Records from a data source:
-- -- --
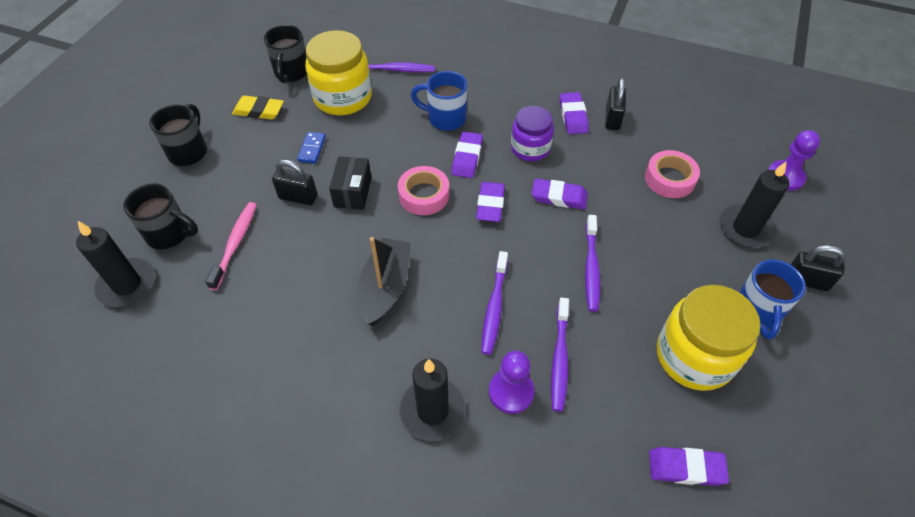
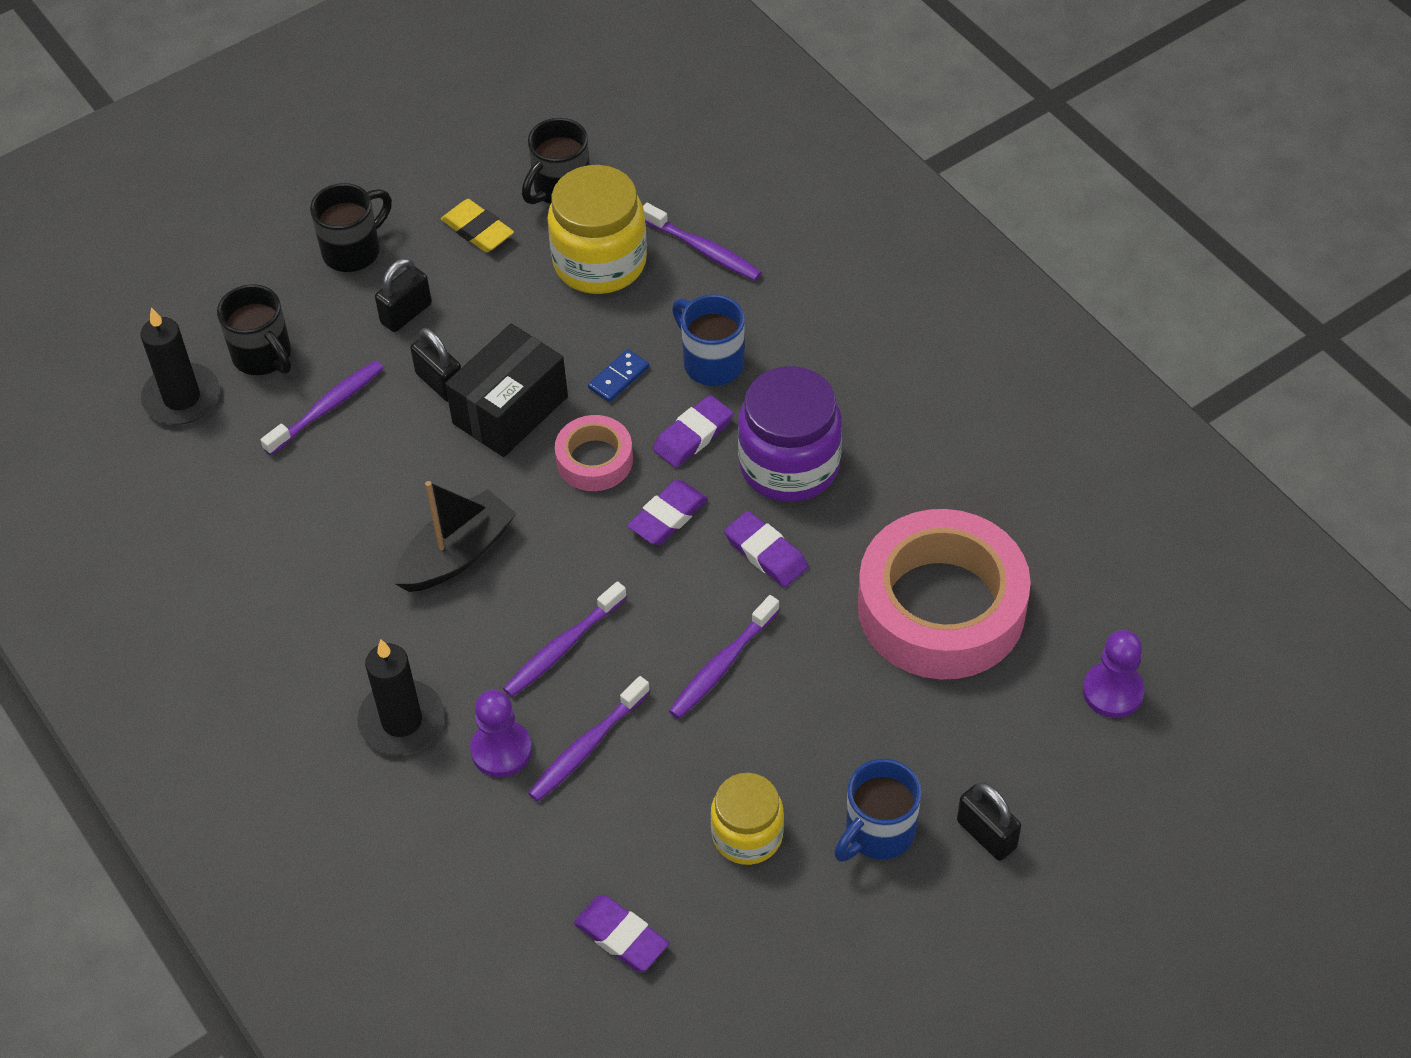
camera: 35 degrees right, 0 degrees up
(235, 244) = (327, 408): pink toothbrush -> purple toothbrush
(312, 149) = (504, 322): blue domino -> blue domino (618, 377)
(353, 192) = (510, 410): black box -> black box, size x1.53
(530, 148) = (789, 465): purple jar -> purple jar, size x1.58
(573, 116) = (893, 447): purple eraser -> none
(612, 119) = (946, 480): black padlock -> black padlock (406, 313)
(669, 179) = (941, 607): pink tape -> pink tape, size x2.08
(694, 356) = (747, 835): yellow jar -> yellow jar, size x0.63
(745, 229) = (976, 728): black candle -> none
-- -- --
■ **Aim of the task**:
Exact copy, pictures excluded: restate every record above word for word.

■ **Task output**:
camera: 35 degrees right, 0 degrees up
(235, 244) = (327, 408): pink toothbrush -> purple toothbrush
(312, 149) = (504, 322): blue domino -> blue domino (618, 377)
(353, 192) = (510, 410): black box -> black box, size x1.53
(530, 148) = (789, 465): purple jar -> purple jar, size x1.58
(573, 116) = (893, 447): purple eraser -> none
(612, 119) = (946, 480): black padlock -> black padlock (406, 313)
(669, 179) = (941, 607): pink tape -> pink tape, size x2.08
(694, 356) = (747, 835): yellow jar -> yellow jar, size x0.63
(745, 229) = (976, 728): black candle -> none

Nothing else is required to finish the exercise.